- _Supplied records_
-=-=-
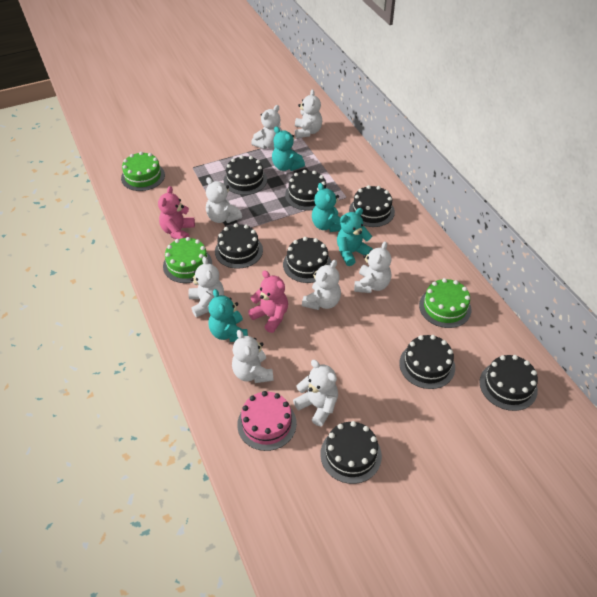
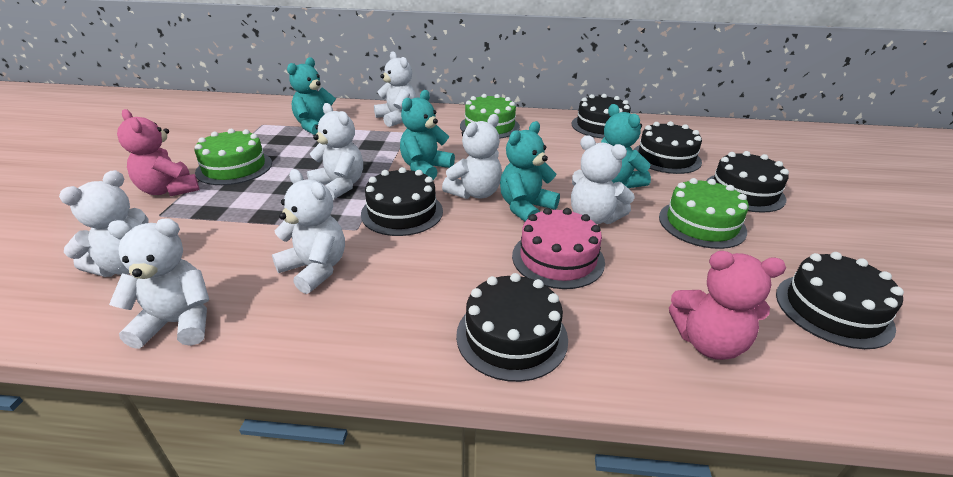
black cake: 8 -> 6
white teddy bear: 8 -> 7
-=-=-
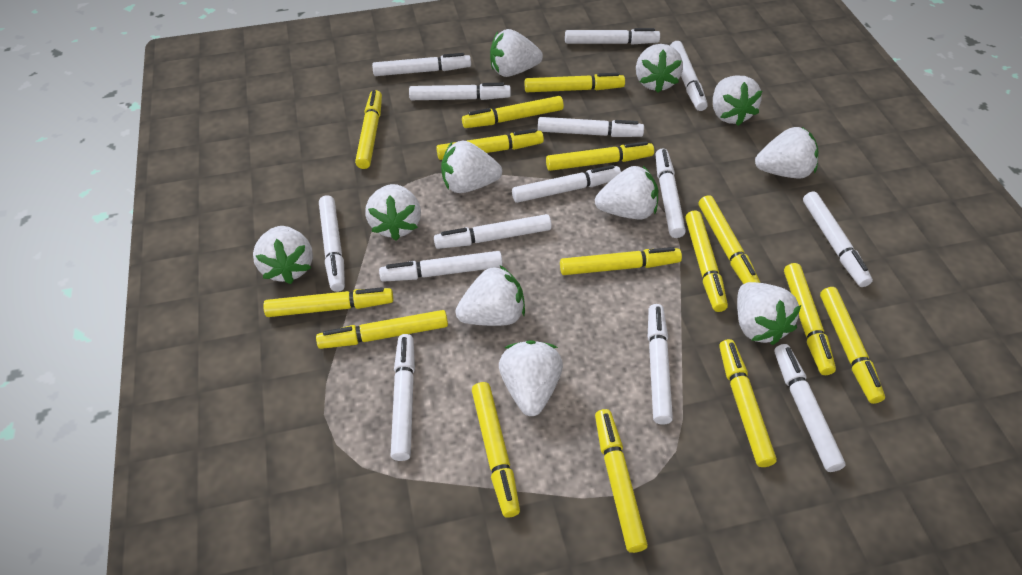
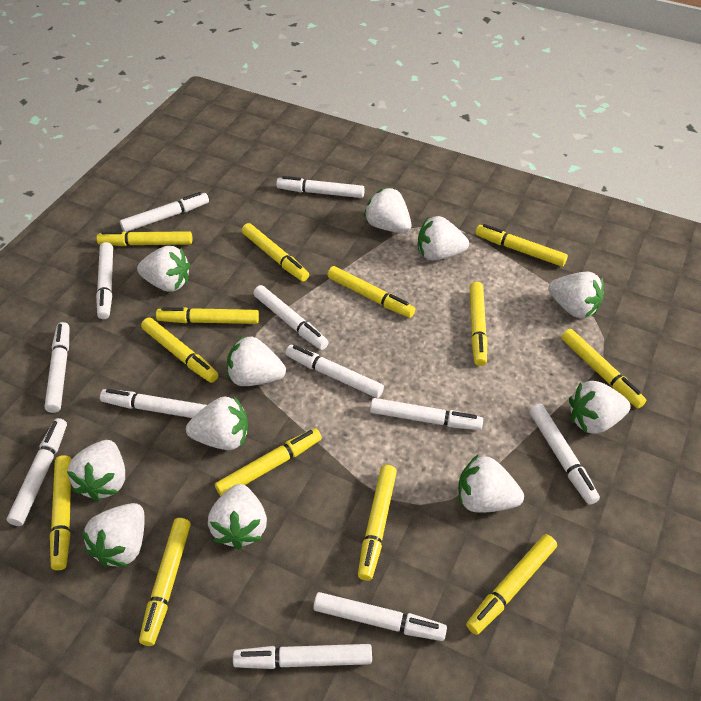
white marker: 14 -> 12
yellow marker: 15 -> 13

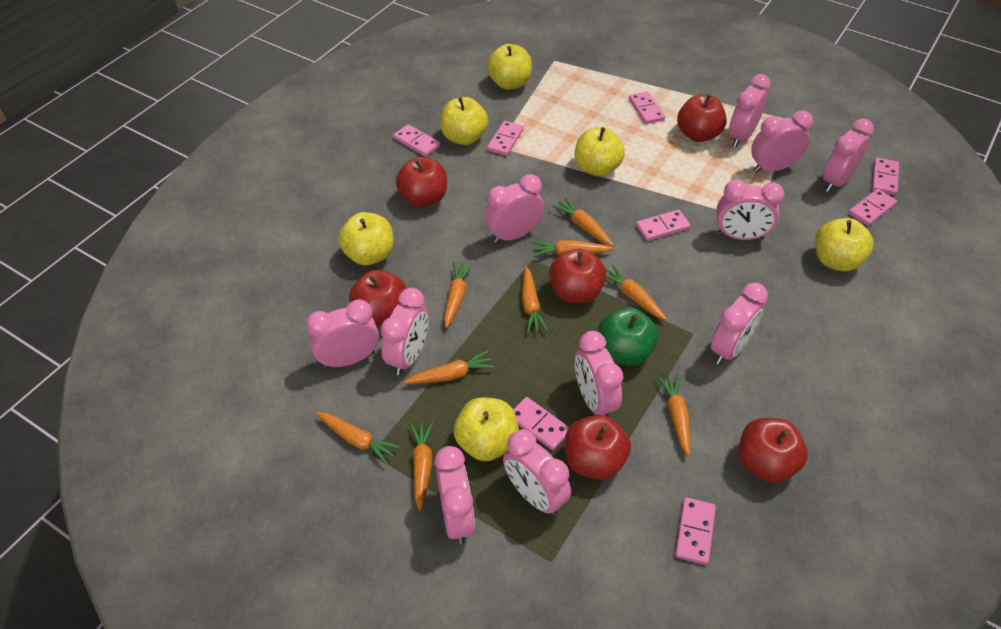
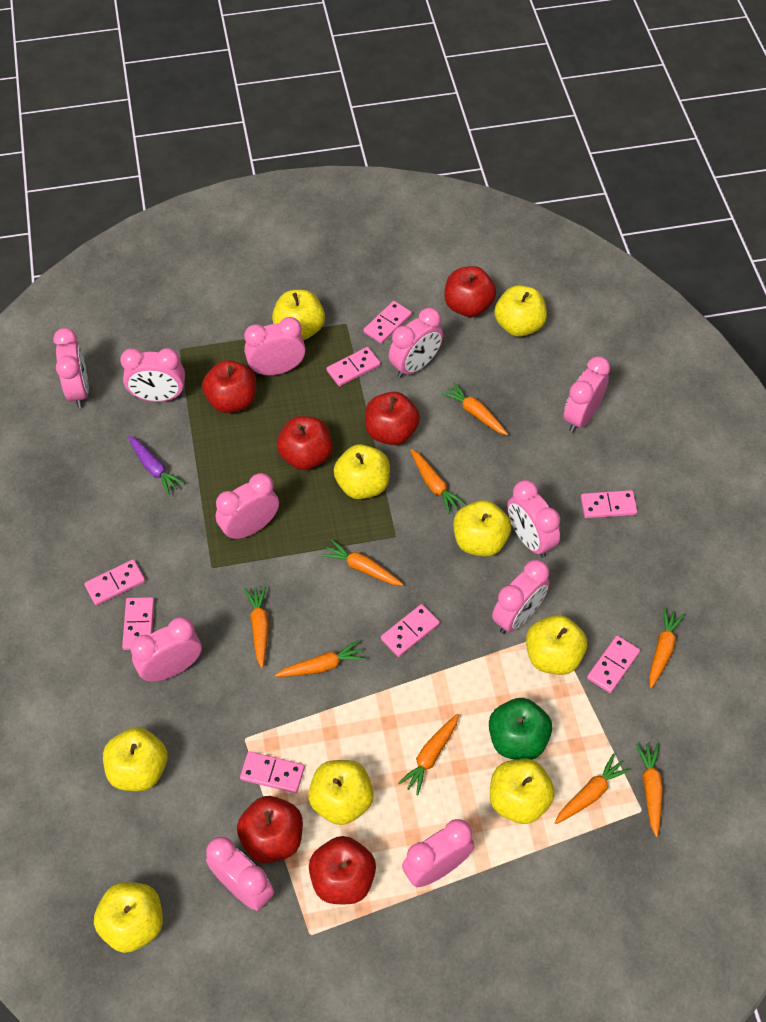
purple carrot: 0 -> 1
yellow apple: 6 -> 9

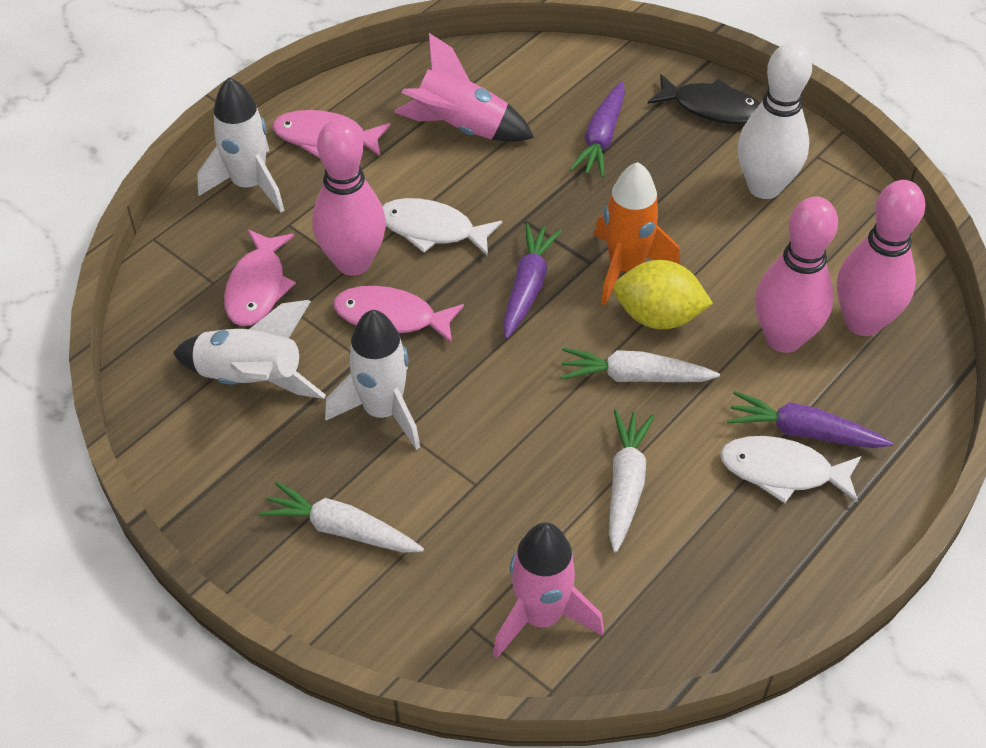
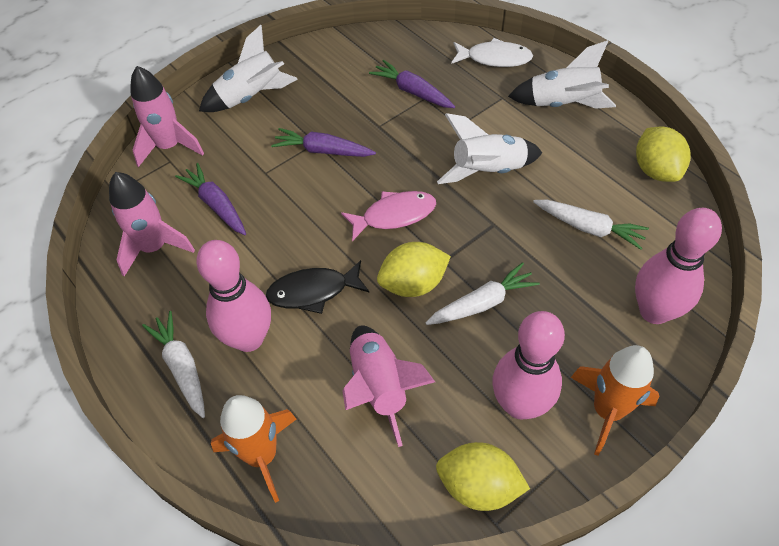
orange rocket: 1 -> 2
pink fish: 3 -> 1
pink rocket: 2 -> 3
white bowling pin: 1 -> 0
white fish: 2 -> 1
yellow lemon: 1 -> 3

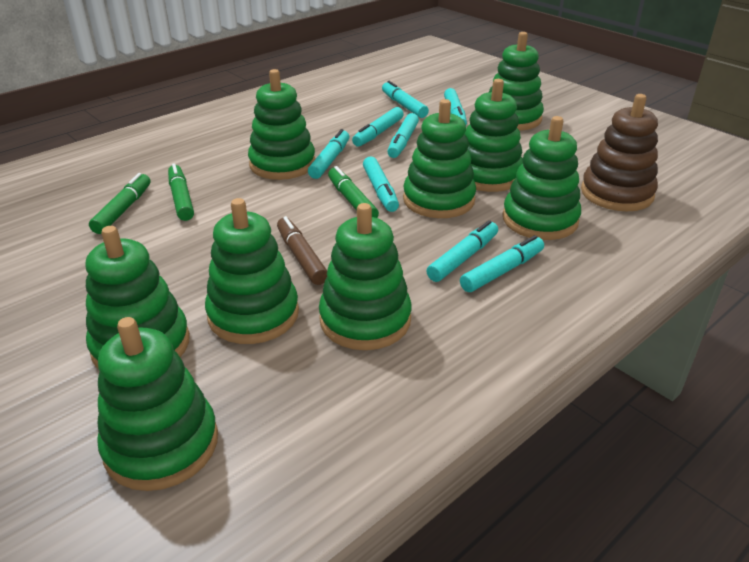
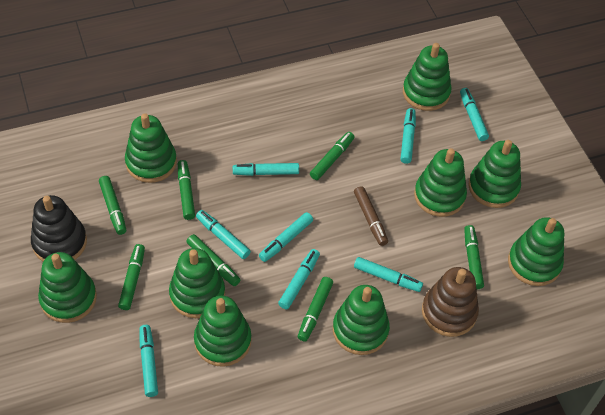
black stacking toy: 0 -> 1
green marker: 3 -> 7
-=-=-
- _Activity_
In the data above, find the line containing "purple carrot: 0 -> 1" and the line containing "green marker: 3 -> 7". Copy exactly the stretch from the first through the second, both included, leaving out any picture.

- _Exercise response_
purple carrot: 0 -> 1
yellow apple: 6 -> 9

orange rocket: 1 -> 2
pink fish: 3 -> 1
pink rocket: 2 -> 3
white bowling pin: 1 -> 0
white fish: 2 -> 1
yellow lemon: 1 -> 3

black stacking toy: 0 -> 1
green marker: 3 -> 7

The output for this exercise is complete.